EXERCISE AIM.
Each line in the material below, starting at the one with "[(138,0),(113,0),(104,25),(128,33),(139,0),(138,0)]" and ending at the one with "[(171,55),(163,78),(201,92),(209,69),(171,55)]", is to be reproduced exactly; no picture is to be copied.

DATA TO USE.
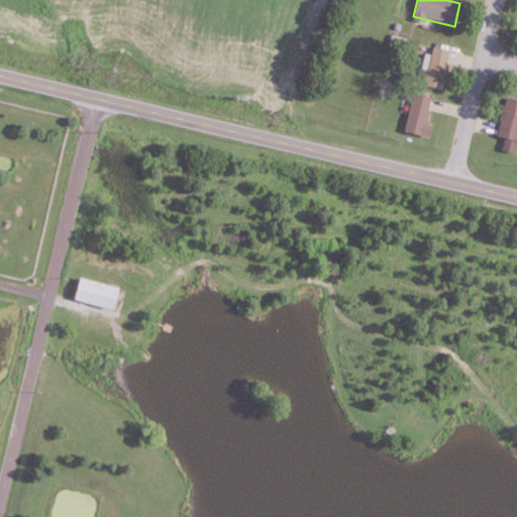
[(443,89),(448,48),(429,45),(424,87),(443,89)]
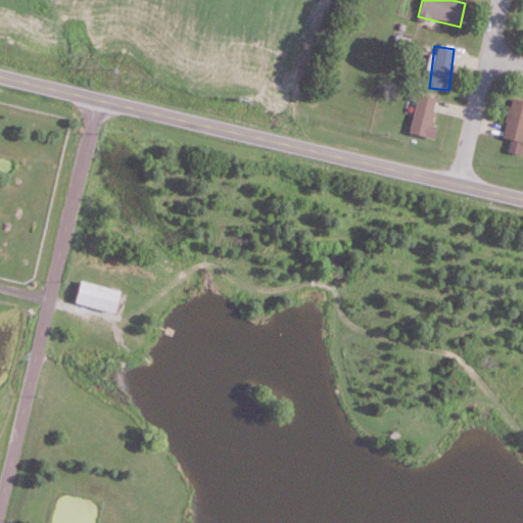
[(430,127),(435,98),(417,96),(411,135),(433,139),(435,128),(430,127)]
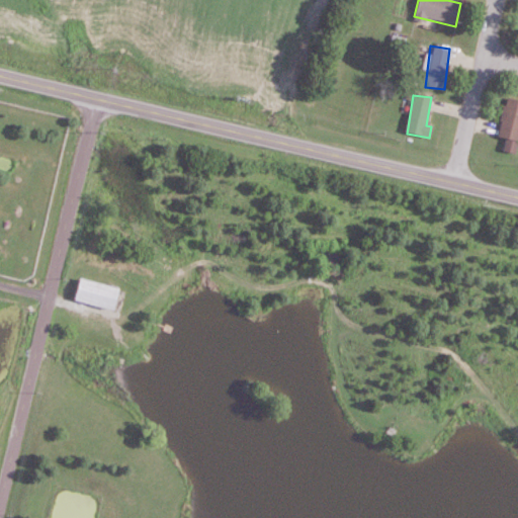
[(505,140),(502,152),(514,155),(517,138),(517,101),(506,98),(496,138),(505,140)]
---
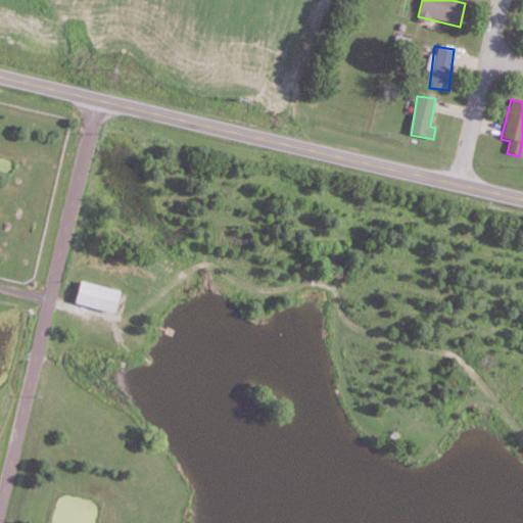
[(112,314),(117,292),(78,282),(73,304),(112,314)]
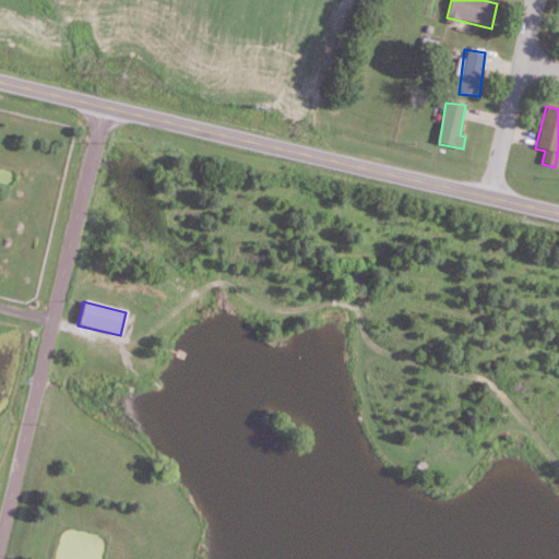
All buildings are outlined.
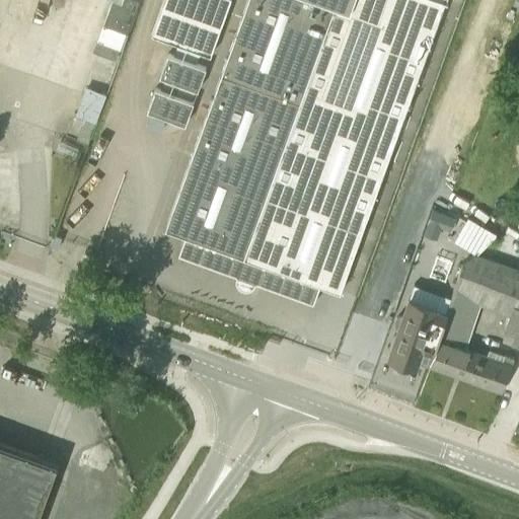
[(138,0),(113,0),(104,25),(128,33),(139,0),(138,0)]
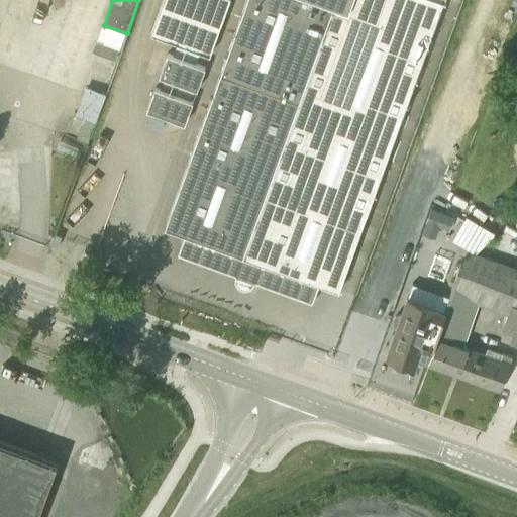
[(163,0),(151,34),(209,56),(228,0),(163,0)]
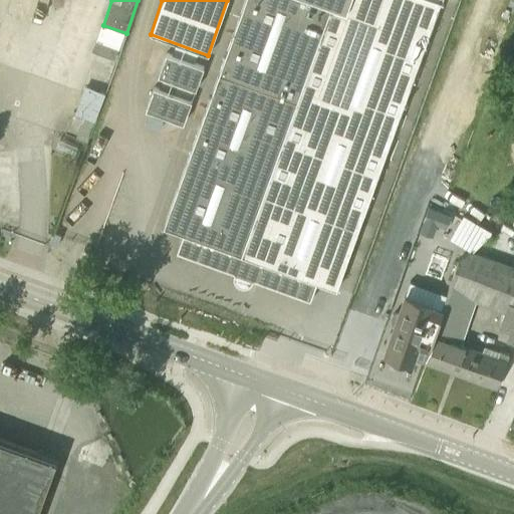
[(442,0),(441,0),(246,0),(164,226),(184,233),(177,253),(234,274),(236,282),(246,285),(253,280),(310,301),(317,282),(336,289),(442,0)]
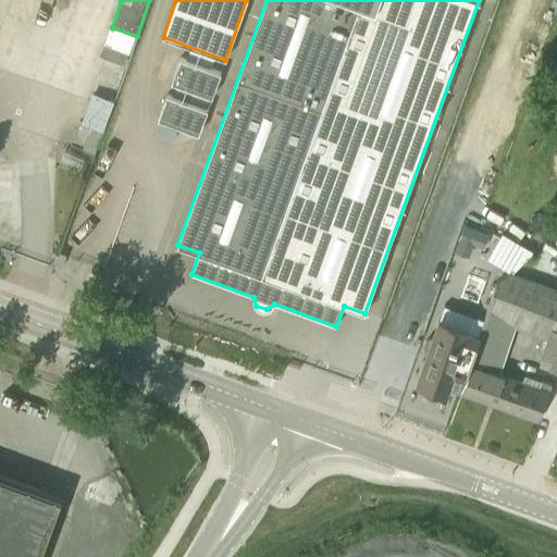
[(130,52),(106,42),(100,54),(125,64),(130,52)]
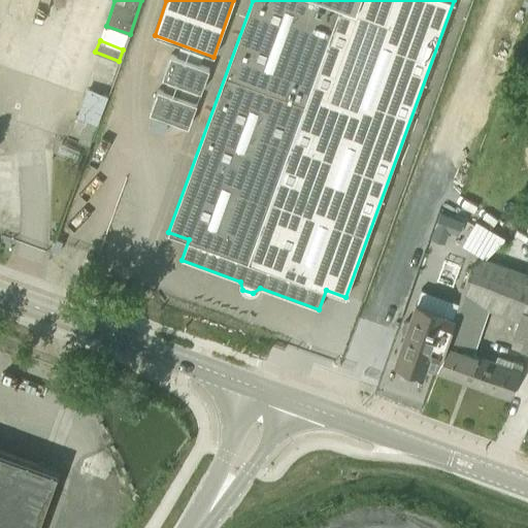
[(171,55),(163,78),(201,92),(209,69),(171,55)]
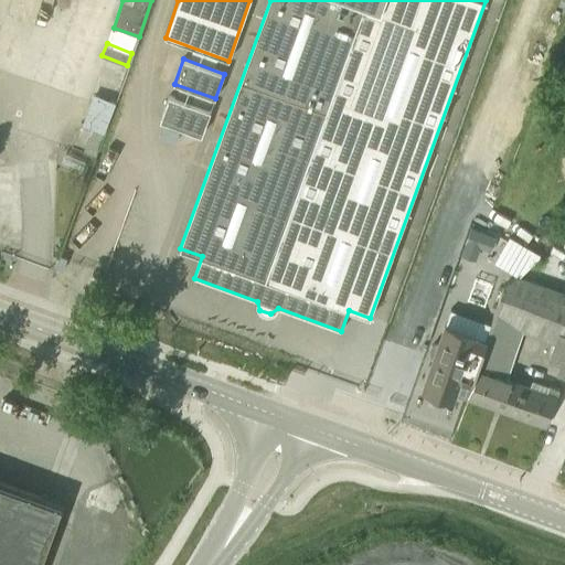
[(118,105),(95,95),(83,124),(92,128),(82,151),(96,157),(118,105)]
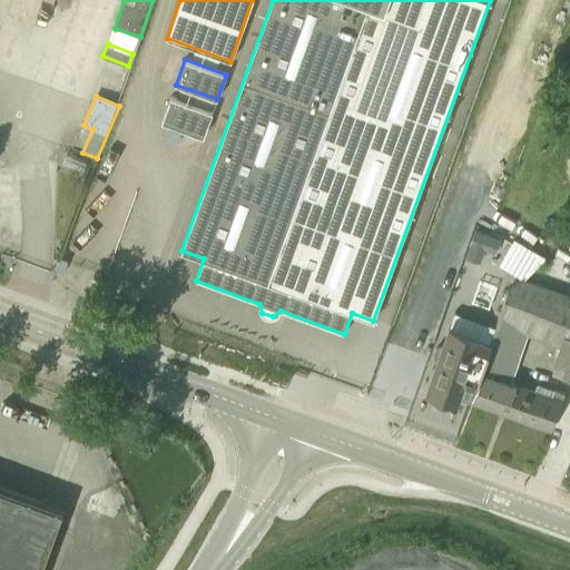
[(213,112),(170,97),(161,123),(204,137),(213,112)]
---
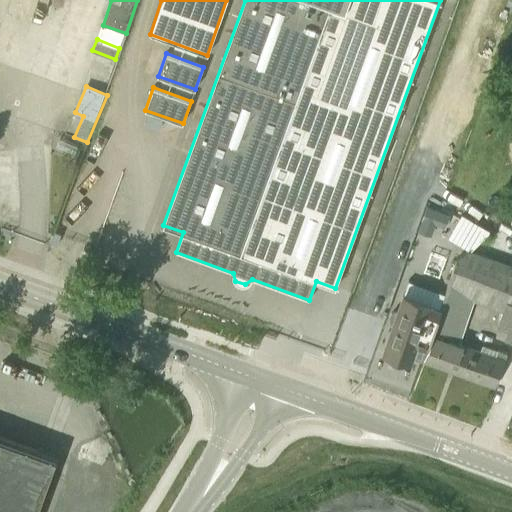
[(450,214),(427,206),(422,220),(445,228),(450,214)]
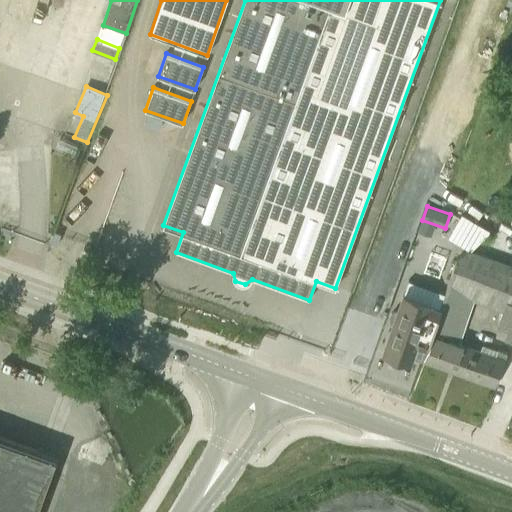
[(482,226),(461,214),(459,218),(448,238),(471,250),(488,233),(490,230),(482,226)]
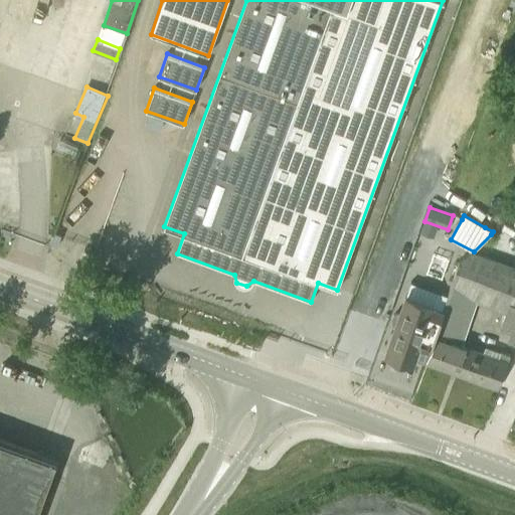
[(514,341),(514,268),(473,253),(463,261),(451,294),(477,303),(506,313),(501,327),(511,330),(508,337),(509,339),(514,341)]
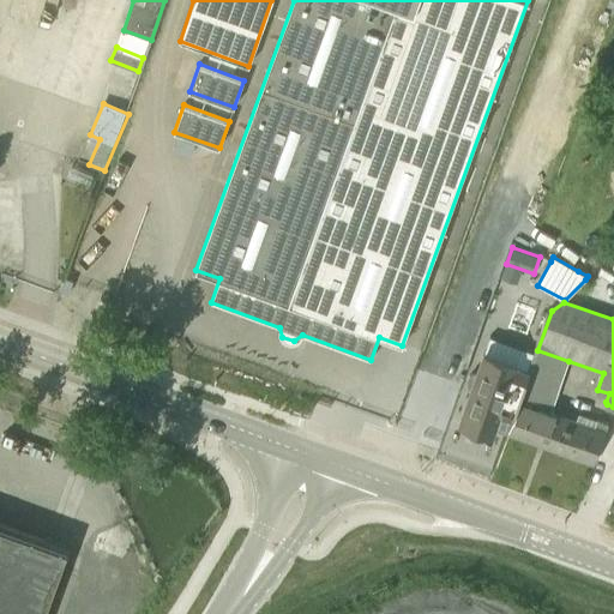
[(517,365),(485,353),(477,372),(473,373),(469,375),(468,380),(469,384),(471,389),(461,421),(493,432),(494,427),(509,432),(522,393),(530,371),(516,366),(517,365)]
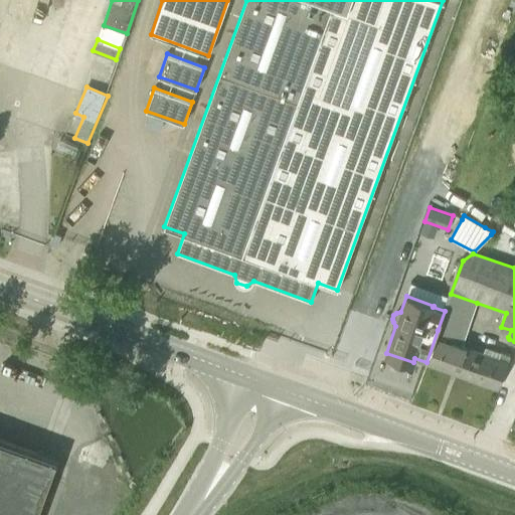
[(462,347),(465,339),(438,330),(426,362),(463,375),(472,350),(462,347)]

YOUR RESPONSE.
[(138,0),(113,0),(104,25),(128,33),(139,0),(138,0)]
[(163,0),(151,34),(209,56),(228,0),(163,0)]
[(442,0),(441,0),(246,0),(164,226),(184,233),(177,253),(234,274),(236,282),(246,285),(253,280),(310,301),(317,282),(336,289),(442,0)]
[(130,52),(106,42),(100,54),(125,64),(130,52)]
[(171,55),(163,78),(201,92),(209,69),(171,55)]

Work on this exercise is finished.